Listed records below:

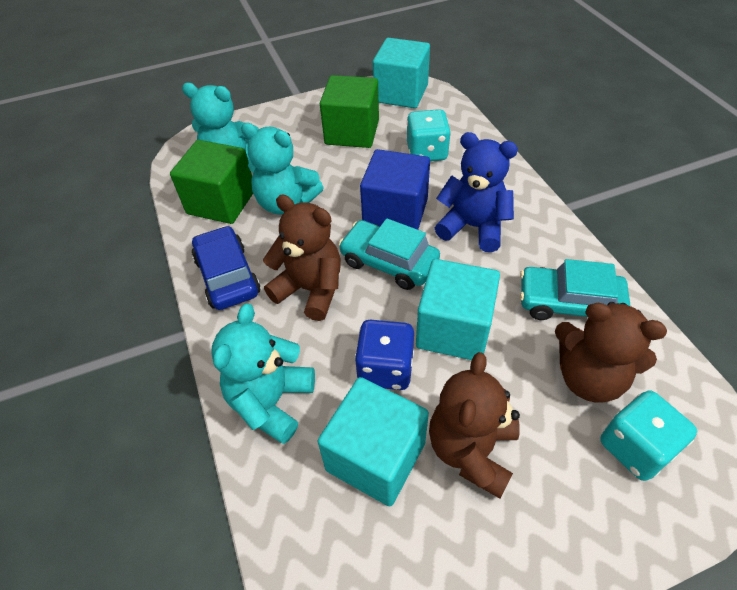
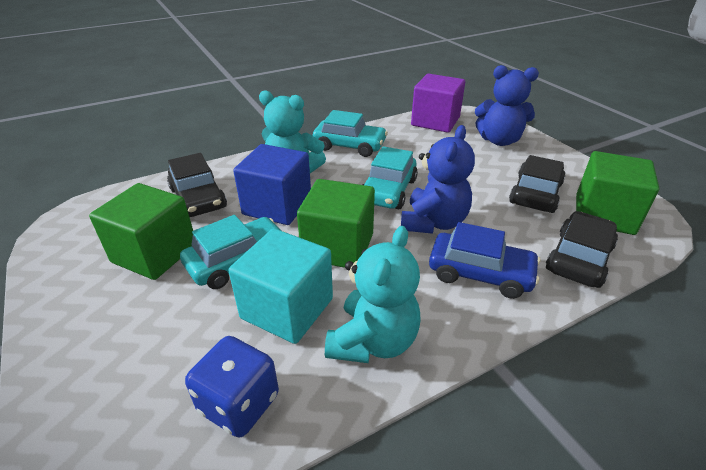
black car: 0 -> 3
blue teddy bear: 1 -> 2
brown teddy bear: 3 -> 0
green cube: 2 -> 3
purple cube: 0 -> 1
turquoise car: 2 -> 3
turquoise cube: 3 -> 1
turquoise dice: 2 -> 0
turquoise teddy bear: 3 -> 2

End of Listed records.

▶ [Work instructions]: The response should contain every record above exactly as written, and none of the pictures.

▶ [Answer for the task]:
black car: 0 -> 3
blue teddy bear: 1 -> 2
brown teddy bear: 3 -> 0
green cube: 2 -> 3
purple cube: 0 -> 1
turquoise car: 2 -> 3
turquoise cube: 3 -> 1
turquoise dice: 2 -> 0
turquoise teddy bear: 3 -> 2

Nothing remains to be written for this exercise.